What the exercise asks
In the entries below, find every line with the string "hammer" and copy it.

Information shown
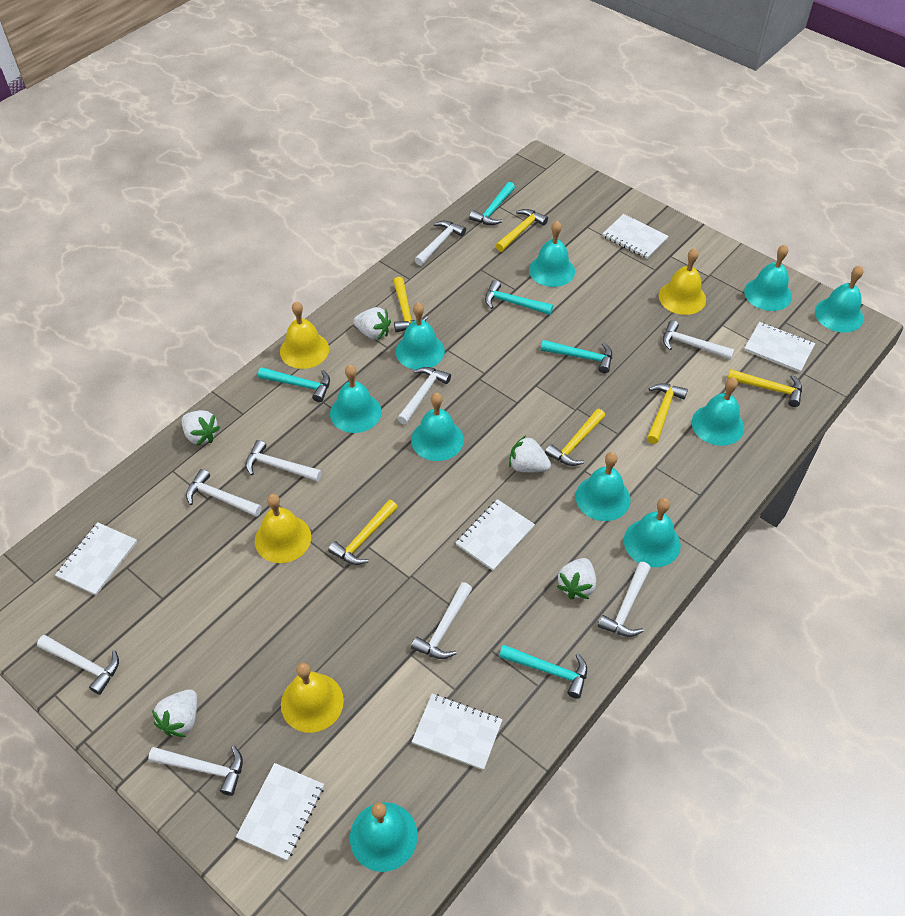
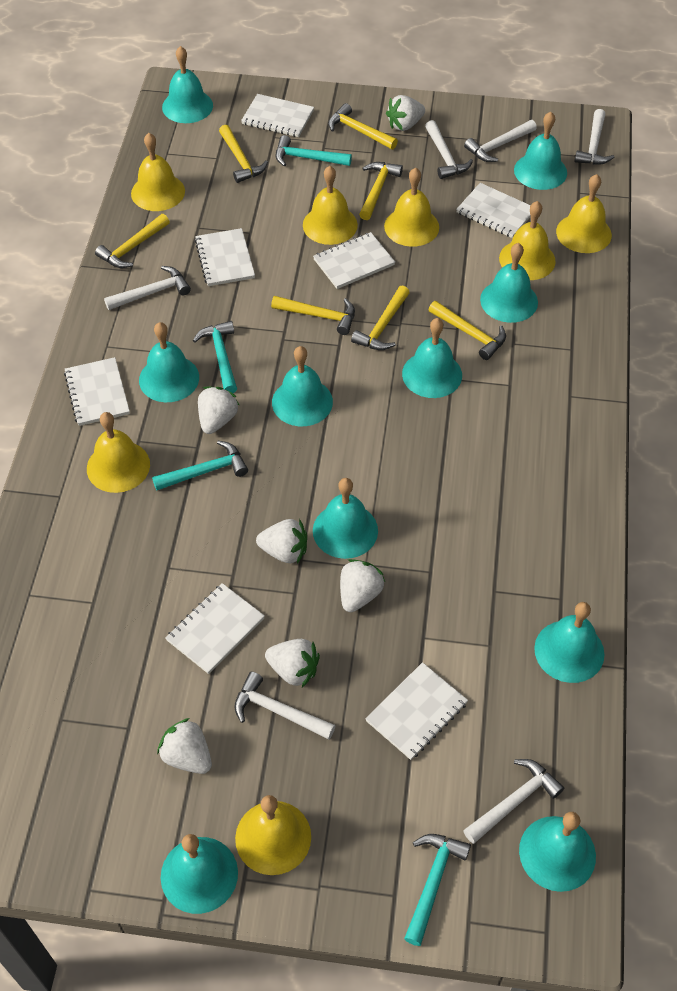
turquoise hammer: 5 -> 4
white hammer: 9 -> 6
white notebook: 6 -> 7
white strawberry: 5 -> 6
yellow bell: 4 -> 7
yellow hammer: 6 -> 7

Written response
turquoise hammer: 5 -> 4
white hammer: 9 -> 6
yellow hammer: 6 -> 7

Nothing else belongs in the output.